____ DATA LISTING

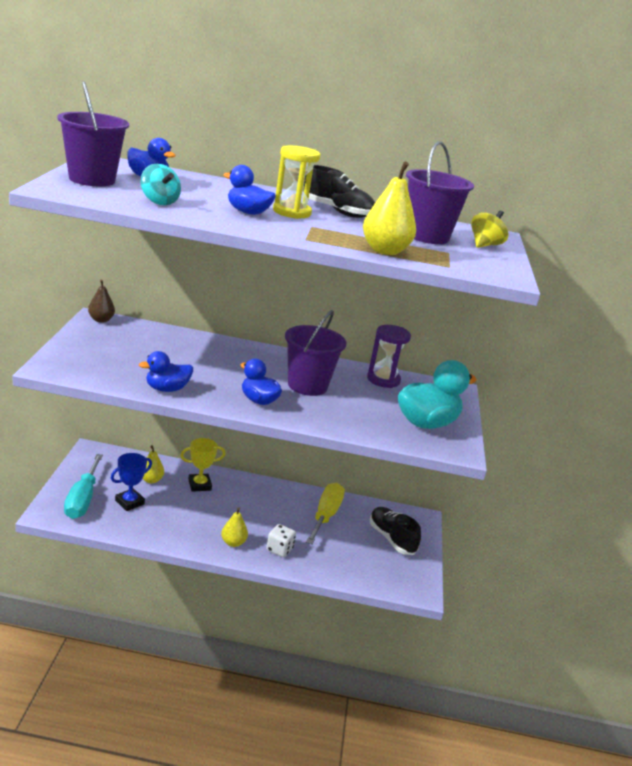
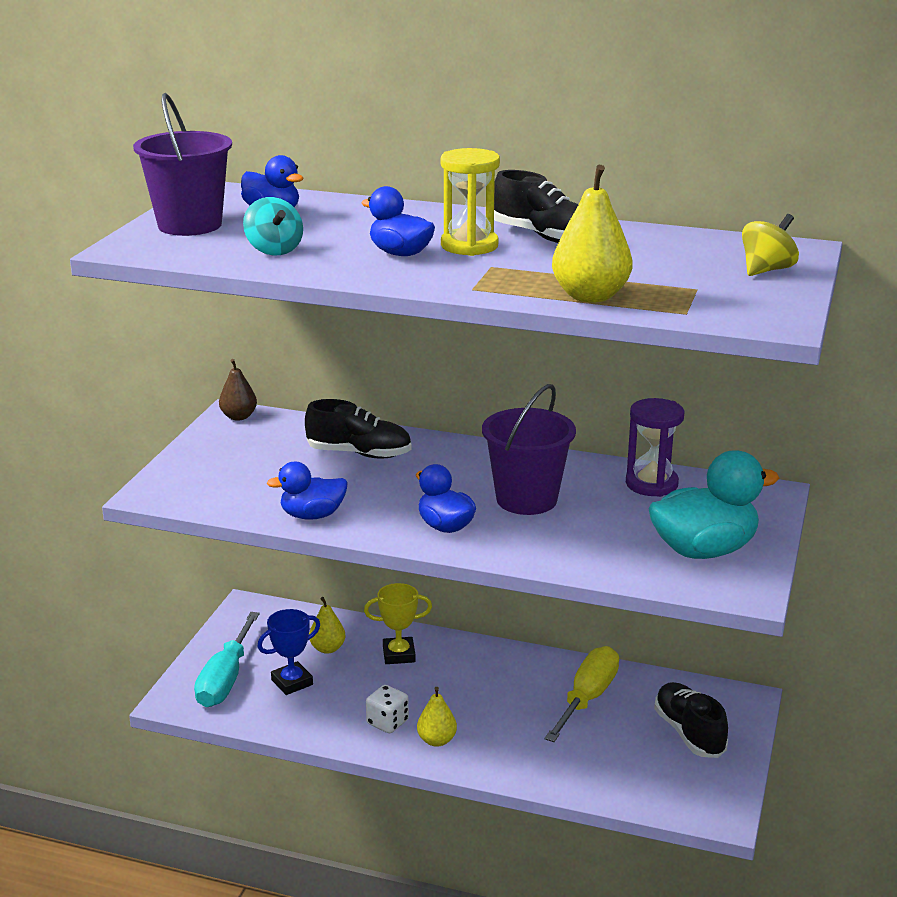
camera: 15 degrees right, 0 degrees up
(190, 349) = (359, 453): none -> black shoe
(279, 549) = (506, 750): white dice -> white dice (387, 722)
(427, 236) = (673, 264): purple bucket -> none

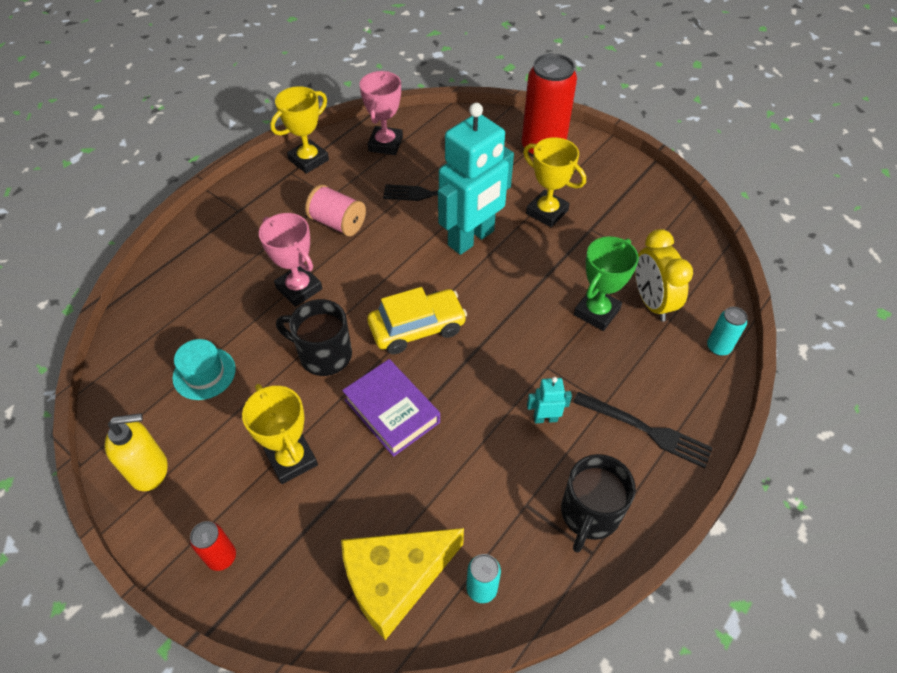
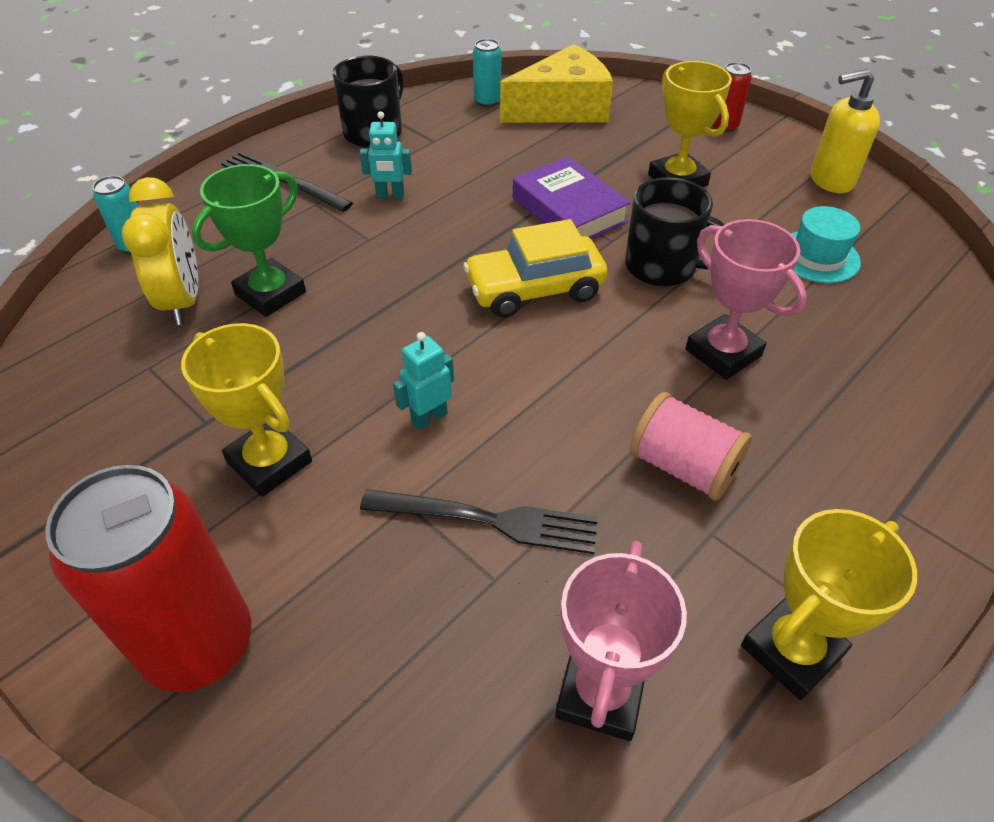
camera: 175 degrees left, 5 degrees down
(471, 238) = (429, 417): turquoise robot -> turquoise robot, size x0.40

________

HOW TO COMPLETE THIS TASK -> Take the line with "(190, 349) = (359, 453): none -> black shoe" and every line after it through the end of the data, and write only them out exactly, leaving out the pictures.

ANSWER SECTION ->
(190, 349) = (359, 453): none -> black shoe
(279, 549) = (506, 750): white dice -> white dice (387, 722)
(427, 236) = (673, 264): purple bucket -> none

camera: 175 degrees left, 5 degrees down
(471, 238) = (429, 417): turquoise robot -> turquoise robot, size x0.40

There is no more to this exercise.